──────── Supplied information ────────

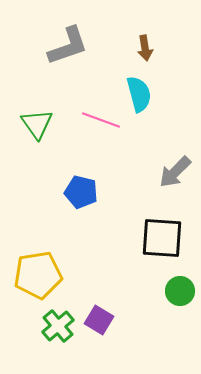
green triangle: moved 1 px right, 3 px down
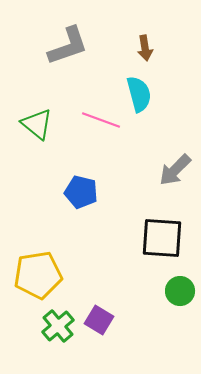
green triangle: rotated 16 degrees counterclockwise
gray arrow: moved 2 px up
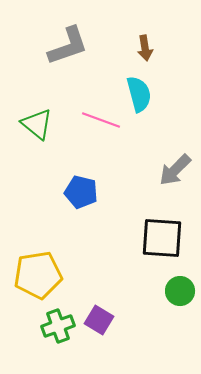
green cross: rotated 20 degrees clockwise
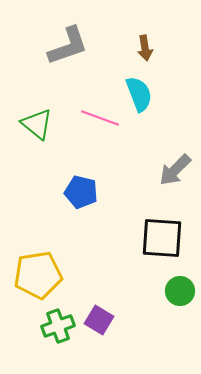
cyan semicircle: rotated 6 degrees counterclockwise
pink line: moved 1 px left, 2 px up
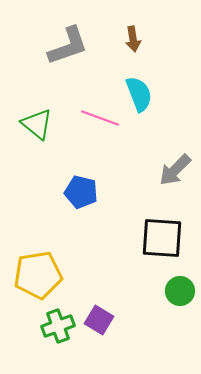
brown arrow: moved 12 px left, 9 px up
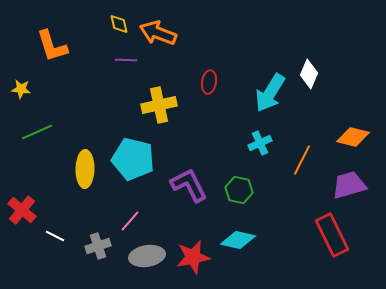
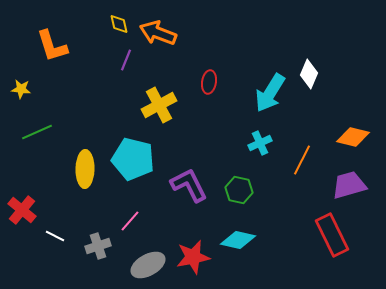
purple line: rotated 70 degrees counterclockwise
yellow cross: rotated 16 degrees counterclockwise
gray ellipse: moved 1 px right, 9 px down; rotated 20 degrees counterclockwise
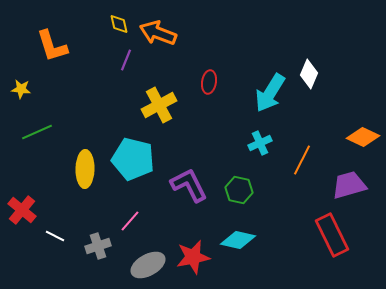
orange diamond: moved 10 px right; rotated 12 degrees clockwise
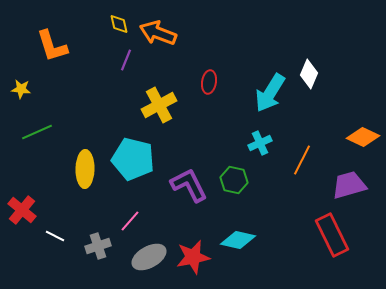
green hexagon: moved 5 px left, 10 px up
gray ellipse: moved 1 px right, 8 px up
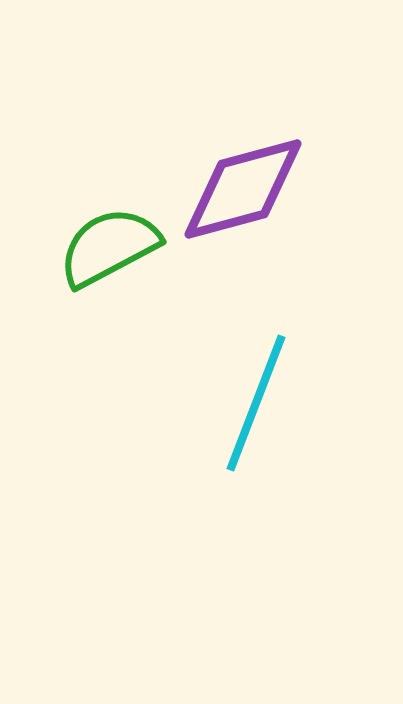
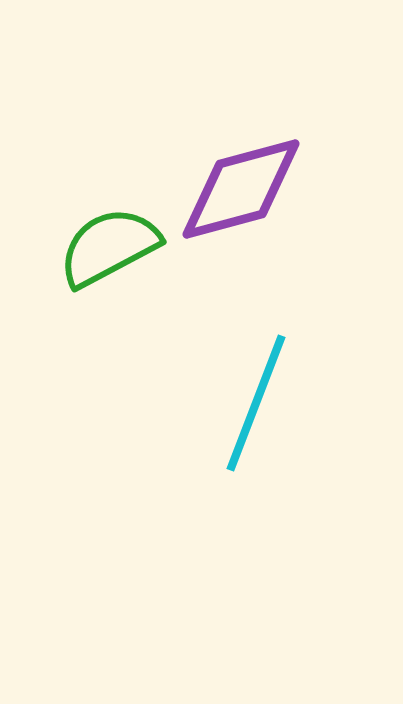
purple diamond: moved 2 px left
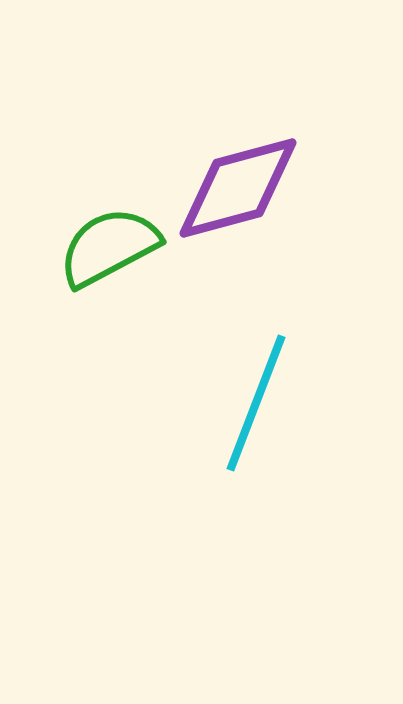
purple diamond: moved 3 px left, 1 px up
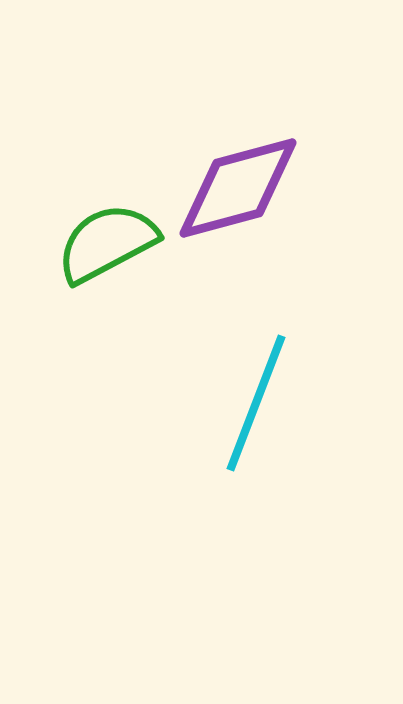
green semicircle: moved 2 px left, 4 px up
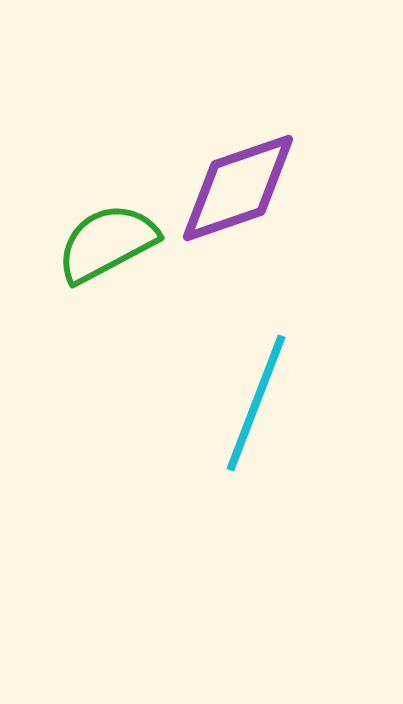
purple diamond: rotated 4 degrees counterclockwise
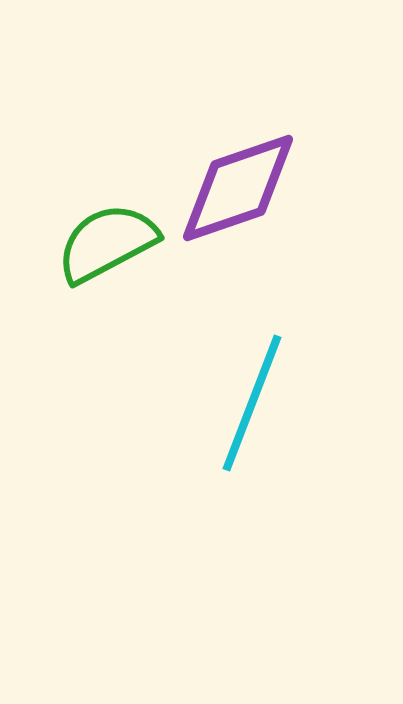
cyan line: moved 4 px left
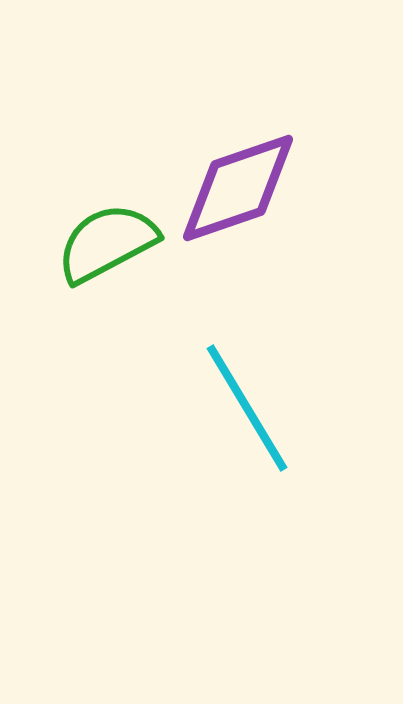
cyan line: moved 5 px left, 5 px down; rotated 52 degrees counterclockwise
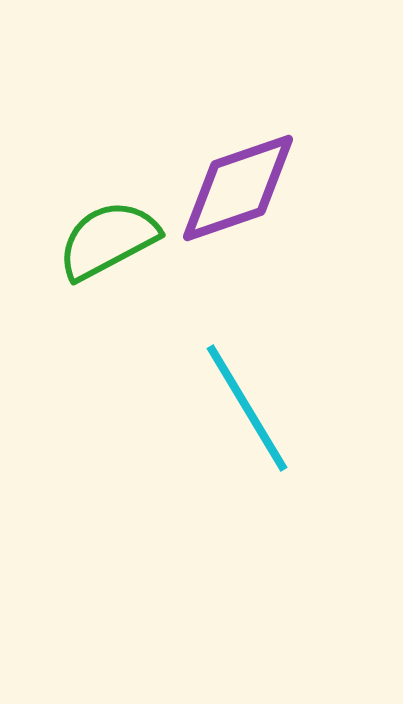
green semicircle: moved 1 px right, 3 px up
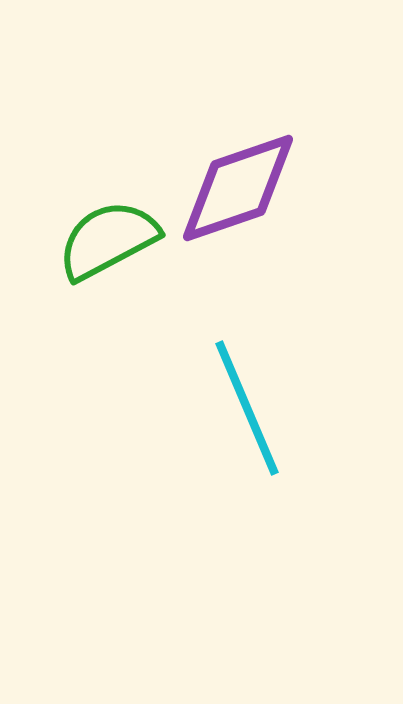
cyan line: rotated 8 degrees clockwise
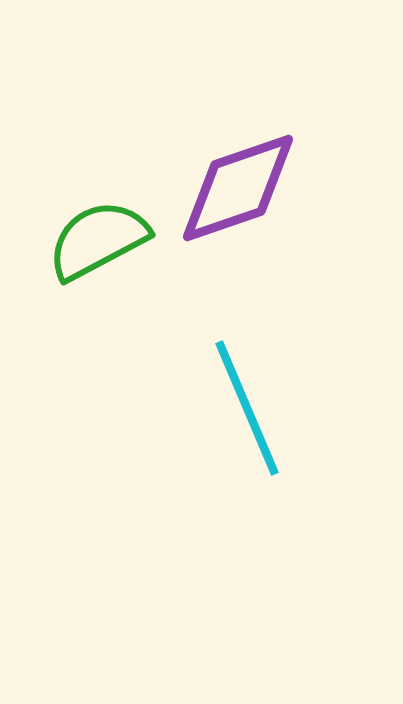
green semicircle: moved 10 px left
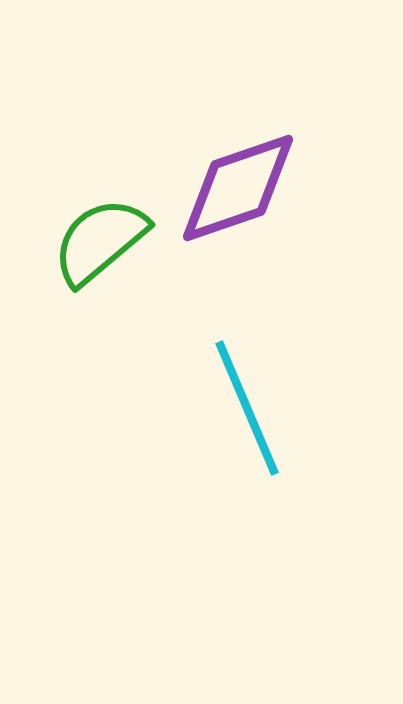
green semicircle: moved 2 px right, 1 px down; rotated 12 degrees counterclockwise
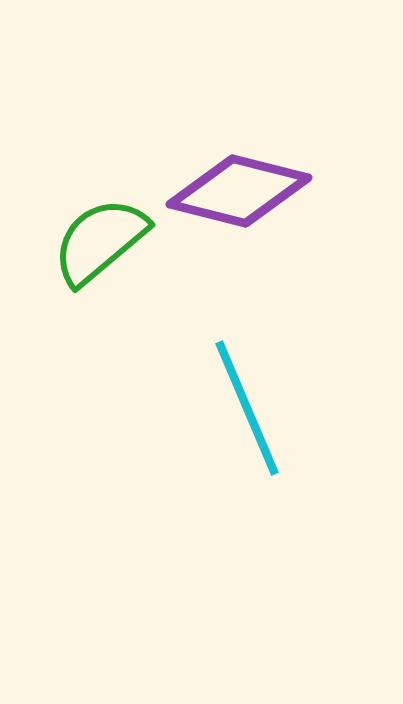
purple diamond: moved 1 px right, 3 px down; rotated 33 degrees clockwise
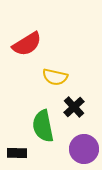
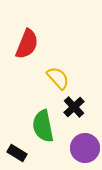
red semicircle: rotated 36 degrees counterclockwise
yellow semicircle: moved 3 px right, 1 px down; rotated 145 degrees counterclockwise
purple circle: moved 1 px right, 1 px up
black rectangle: rotated 30 degrees clockwise
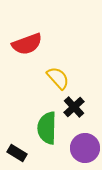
red semicircle: rotated 48 degrees clockwise
green semicircle: moved 4 px right, 2 px down; rotated 12 degrees clockwise
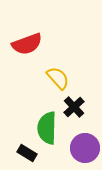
black rectangle: moved 10 px right
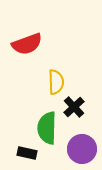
yellow semicircle: moved 2 px left, 4 px down; rotated 40 degrees clockwise
purple circle: moved 3 px left, 1 px down
black rectangle: rotated 18 degrees counterclockwise
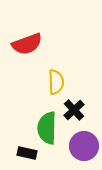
black cross: moved 3 px down
purple circle: moved 2 px right, 3 px up
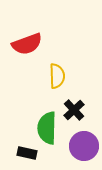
yellow semicircle: moved 1 px right, 6 px up
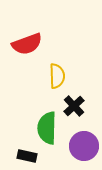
black cross: moved 4 px up
black rectangle: moved 3 px down
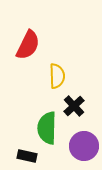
red semicircle: moved 1 px right, 1 px down; rotated 44 degrees counterclockwise
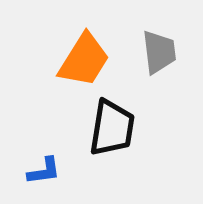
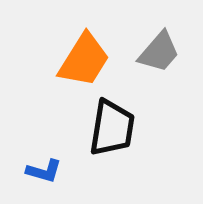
gray trapezoid: rotated 48 degrees clockwise
blue L-shape: rotated 24 degrees clockwise
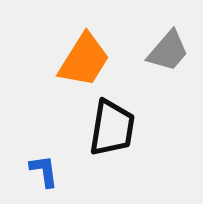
gray trapezoid: moved 9 px right, 1 px up
blue L-shape: rotated 114 degrees counterclockwise
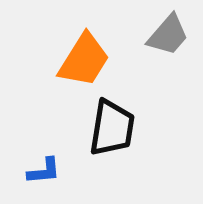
gray trapezoid: moved 16 px up
blue L-shape: rotated 93 degrees clockwise
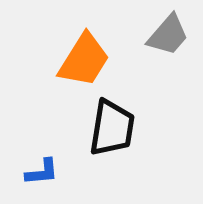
blue L-shape: moved 2 px left, 1 px down
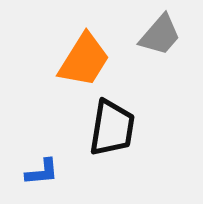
gray trapezoid: moved 8 px left
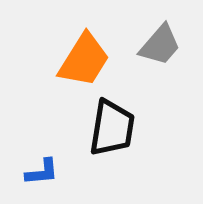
gray trapezoid: moved 10 px down
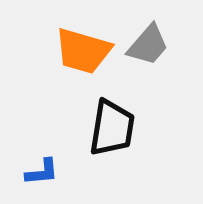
gray trapezoid: moved 12 px left
orange trapezoid: moved 1 px left, 9 px up; rotated 74 degrees clockwise
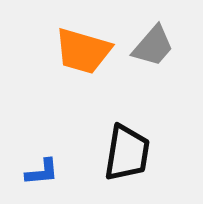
gray trapezoid: moved 5 px right, 1 px down
black trapezoid: moved 15 px right, 25 px down
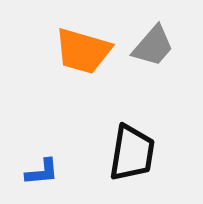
black trapezoid: moved 5 px right
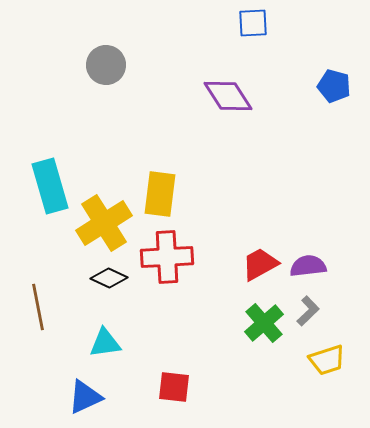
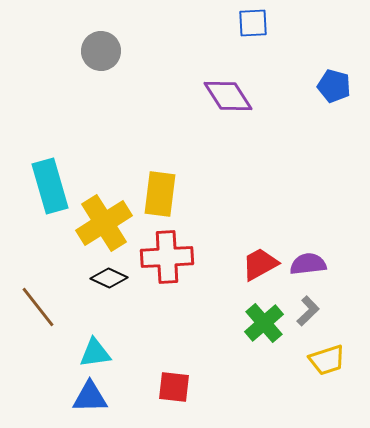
gray circle: moved 5 px left, 14 px up
purple semicircle: moved 2 px up
brown line: rotated 27 degrees counterclockwise
cyan triangle: moved 10 px left, 10 px down
blue triangle: moved 5 px right; rotated 24 degrees clockwise
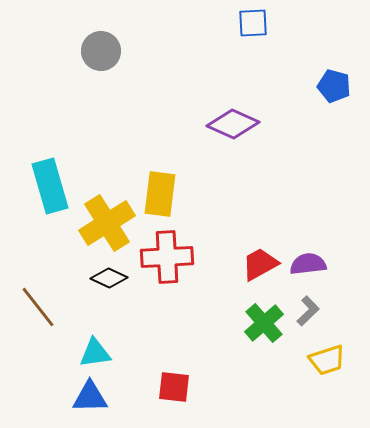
purple diamond: moved 5 px right, 28 px down; rotated 33 degrees counterclockwise
yellow cross: moved 3 px right
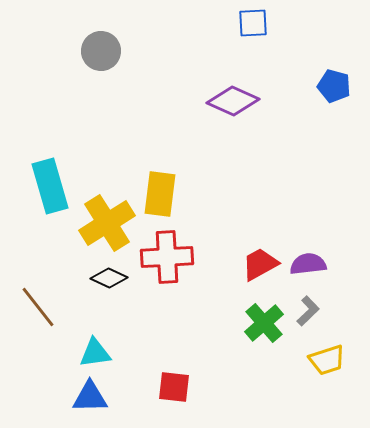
purple diamond: moved 23 px up
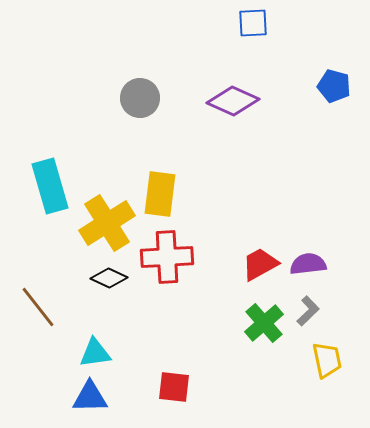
gray circle: moved 39 px right, 47 px down
yellow trapezoid: rotated 84 degrees counterclockwise
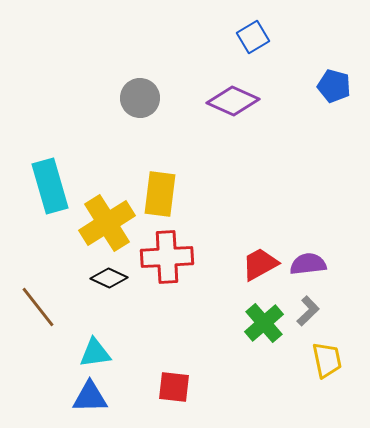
blue square: moved 14 px down; rotated 28 degrees counterclockwise
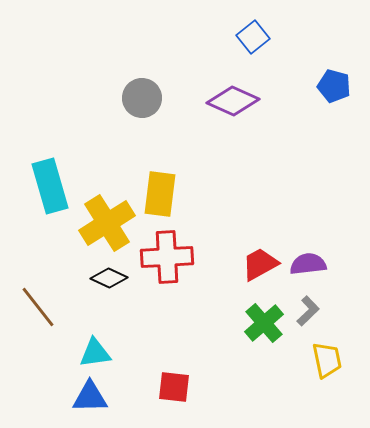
blue square: rotated 8 degrees counterclockwise
gray circle: moved 2 px right
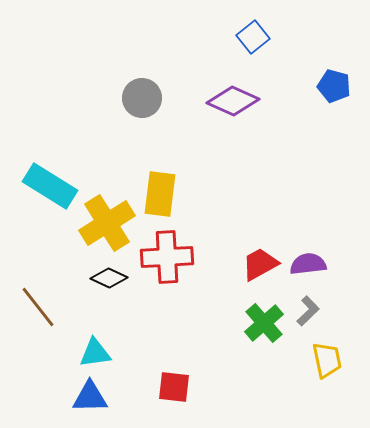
cyan rectangle: rotated 42 degrees counterclockwise
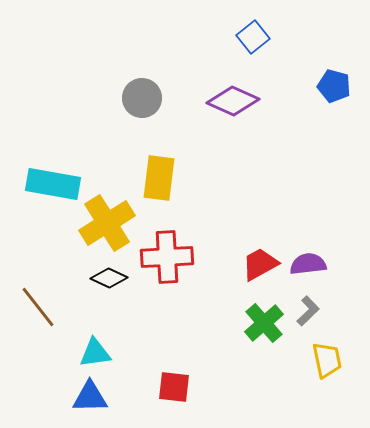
cyan rectangle: moved 3 px right, 2 px up; rotated 22 degrees counterclockwise
yellow rectangle: moved 1 px left, 16 px up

────────

**Do this**.
Copy the rows above with every "purple diamond" swapped for "violet rhombus", changing nothing else. Leave out the picture lines.

**Response**.
green triangle: moved 1 px right, 3 px down
green triangle: rotated 16 degrees counterclockwise
gray arrow: moved 2 px up
green cross: rotated 20 degrees clockwise
cyan semicircle: rotated 6 degrees counterclockwise
pink line: moved 1 px left, 2 px up
brown arrow: moved 12 px left, 9 px up
purple line: rotated 70 degrees counterclockwise
yellow cross: rotated 16 degrees counterclockwise
gray ellipse: moved 1 px right, 9 px down; rotated 20 degrees counterclockwise
orange diamond: moved 10 px right; rotated 12 degrees clockwise
green hexagon: moved 5 px left, 10 px up
gray ellipse: moved 1 px right, 8 px up
violet rhombus: moved 2 px left
violet rhombus: moved 3 px left, 1 px up
green semicircle: moved 2 px left, 4 px up
violet rhombus: rotated 4 degrees counterclockwise
cyan line: moved 4 px left
cyan line: moved 5 px left, 5 px down; rotated 52 degrees counterclockwise
green semicircle: moved 1 px right, 3 px up
cyan line: rotated 8 degrees clockwise
green semicircle: moved 10 px left
green semicircle: moved 2 px right, 1 px down; rotated 12 degrees counterclockwise
violet rhombus: moved 1 px right, 3 px down; rotated 33 degrees clockwise
red semicircle: rotated 36 degrees counterclockwise
yellow semicircle: moved 3 px right, 1 px down; rotated 145 degrees counterclockwise
purple circle: moved 1 px right, 1 px up
black rectangle: rotated 30 degrees clockwise
red semicircle: rotated 48 degrees clockwise
green semicircle: moved 4 px right, 2 px down; rotated 12 degrees clockwise
black rectangle: moved 10 px right
yellow semicircle: moved 2 px left, 4 px down; rotated 40 degrees clockwise
purple circle: moved 3 px left, 1 px down
black rectangle: rotated 18 degrees counterclockwise
black cross: moved 3 px down
purple circle: moved 2 px right, 3 px up
yellow semicircle: moved 1 px right, 6 px up
black cross: moved 4 px up
black rectangle: moved 3 px down
red semicircle: moved 1 px right, 1 px down; rotated 44 degrees counterclockwise
gray trapezoid: rotated 48 degrees clockwise
blue L-shape: rotated 24 degrees clockwise
gray trapezoid: moved 9 px right, 1 px up
blue L-shape: rotated 114 degrees counterclockwise
gray trapezoid: moved 16 px up
blue L-shape: rotated 93 degrees clockwise
blue L-shape: moved 2 px left, 1 px down
gray trapezoid: moved 8 px left
gray trapezoid: moved 10 px down
gray trapezoid: moved 12 px left
orange trapezoid: moved 1 px left, 9 px up; rotated 74 degrees clockwise
gray trapezoid: moved 5 px right, 1 px down
black trapezoid: moved 15 px right, 25 px down
black trapezoid: moved 5 px right
gray circle: moved 5 px left, 14 px up
purple semicircle: moved 2 px up
brown line: rotated 27 degrees counterclockwise
cyan triangle: moved 10 px left, 10 px down
blue triangle: moved 5 px right; rotated 24 degrees clockwise
violet rhombus: moved 5 px right, 28 px down; rotated 33 degrees counterclockwise
yellow cross: moved 3 px right
violet rhombus: moved 23 px up
gray circle: moved 39 px right, 47 px down
yellow trapezoid: rotated 84 degrees counterclockwise
blue square: moved 14 px down; rotated 28 degrees counterclockwise
blue square: rotated 8 degrees counterclockwise
gray circle: moved 2 px right
cyan rectangle: rotated 42 degrees counterclockwise
cyan rectangle: moved 3 px right, 2 px up; rotated 22 degrees counterclockwise
yellow rectangle: moved 1 px left, 16 px up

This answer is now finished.